WORK ITEM: If pictures appear among the lines below, leave them out while you return exactly the lines from the one with "turquoise brush [412,255,463,281] ->" through the one with "turquoise screwdriver [347,225,427,311] ->".

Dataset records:
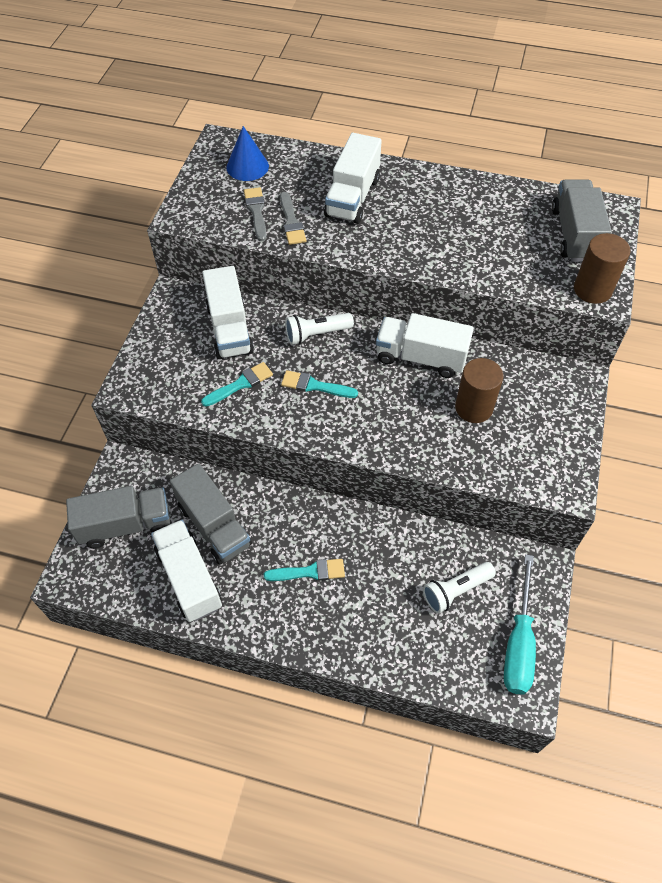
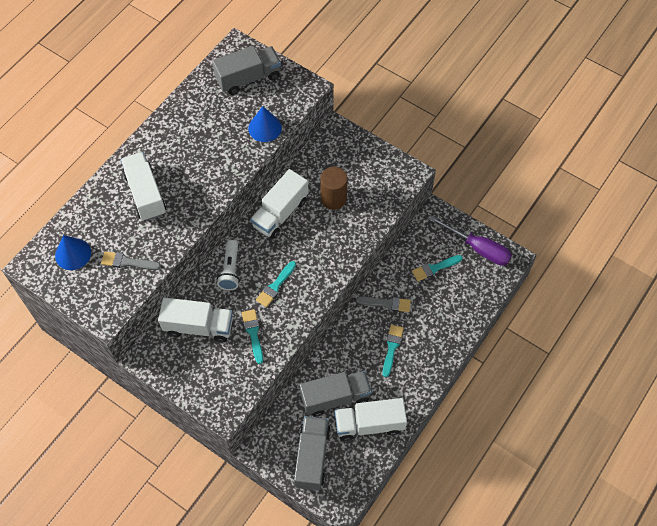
camera: 70 degrees left, 5 degrees up
grey brush [280,192,306,245] -> grey brush moved to [356,297,411,312]
white truck [324,133,382,224] -> white truck turned 150 degrees counterclockwise [121,152,166,221]
white flashlight [423,562,496,614] -> turquoise brush [412,255,463,281]
turquoise screwdriver [504,554,536,695] -> purple screwdriver [429,216,512,265]
grey truck [552,179,612,262] -> grey truck turned 135 degrees clockwise [212,46,281,95]
brown cylinder [574,233,630,304] -> none
none -> blue cone [248,106,282,142]

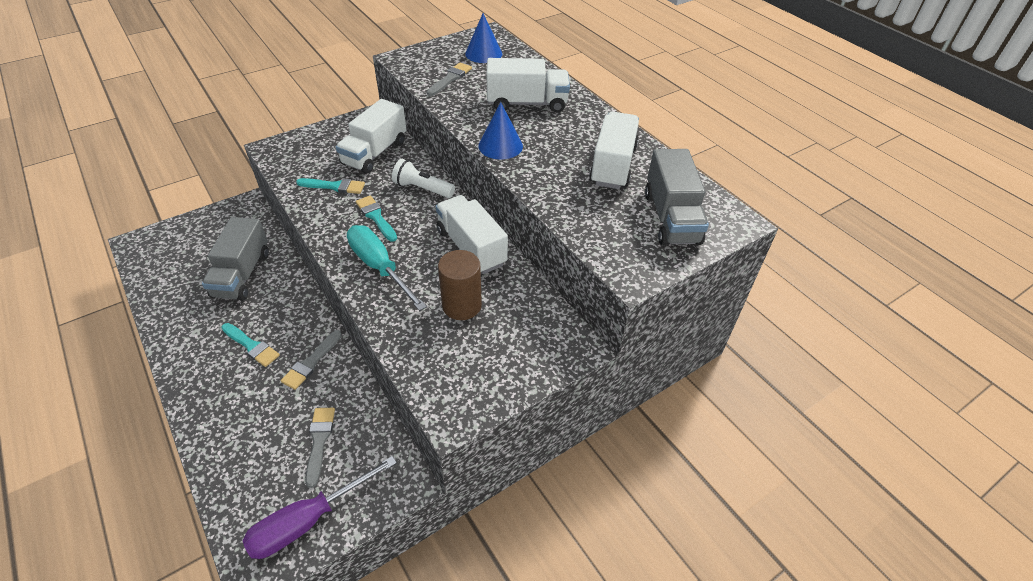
camera: 110 degrees right, 15 degrees down
blue cone [248,106,282,142] -> blue cone moved to [478,102,523,159]
grey truck [294,416,331,490] -> none
white truck [335,398,407,441] -> white truck moved to [589,112,639,189]
turquoise brush [412,255,463,281] -> grey brush [305,408,335,488]
none -> turquoise screwdriver [347,225,427,311]

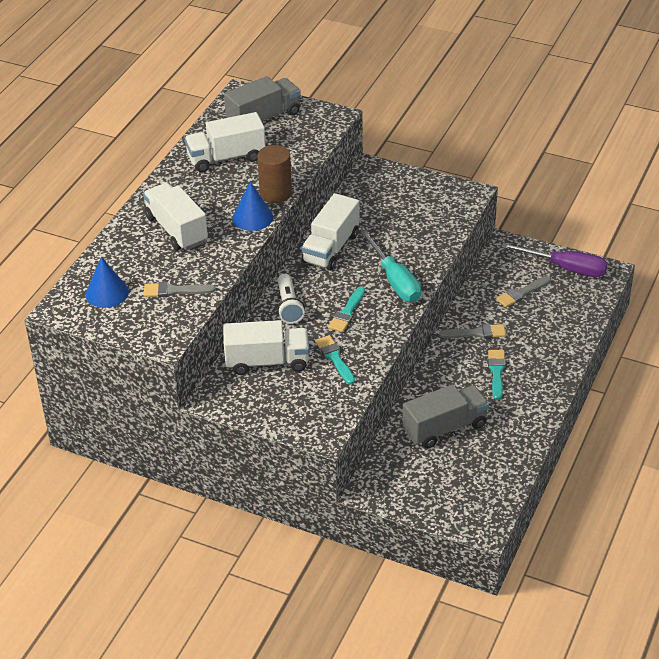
camera: 120 degrees left, 5 degrees down
turquoise screwdriver [347,225,427,311] -> turquoise screwdriver turned 45 degrees counterclockwise [360,230,421,302]
brown cylinder [438,250,482,320] -> brown cylinder moved to [257,145,292,203]

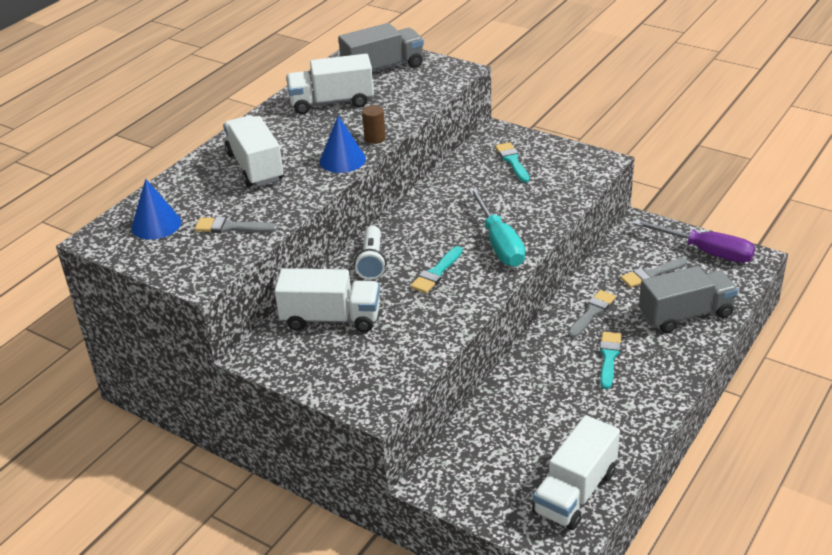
camera: 10 degrees right, 5 degrees down
brown cylinder [257,145,292,203] -> brown cylinder [362,105,386,144], size x0.59
white truck [302,193,360,271] -> white truck moved to [532,415,620,530]
turquoise brush [315,335,355,385] -> turquoise brush moved to [495,142,530,182]
grey truck [402,384,489,448] -> grey truck moved to [639,266,738,333]
grey brush [439,324,506,338] -> grey brush turned 60 degrees counterclockwise [568,290,616,338]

SOLUTION FOR THIS PROBLEM:
turquoise brush [412,255,463,281] -> grey brush [305,408,335,488]
none -> turquoise screwdriver [347,225,427,311]

camera: 120 degrees left, 5 degrees down
turquoise screwdriver [347,225,427,311] -> turquoise screwdriver turned 45 degrees counterclockwise [360,230,421,302]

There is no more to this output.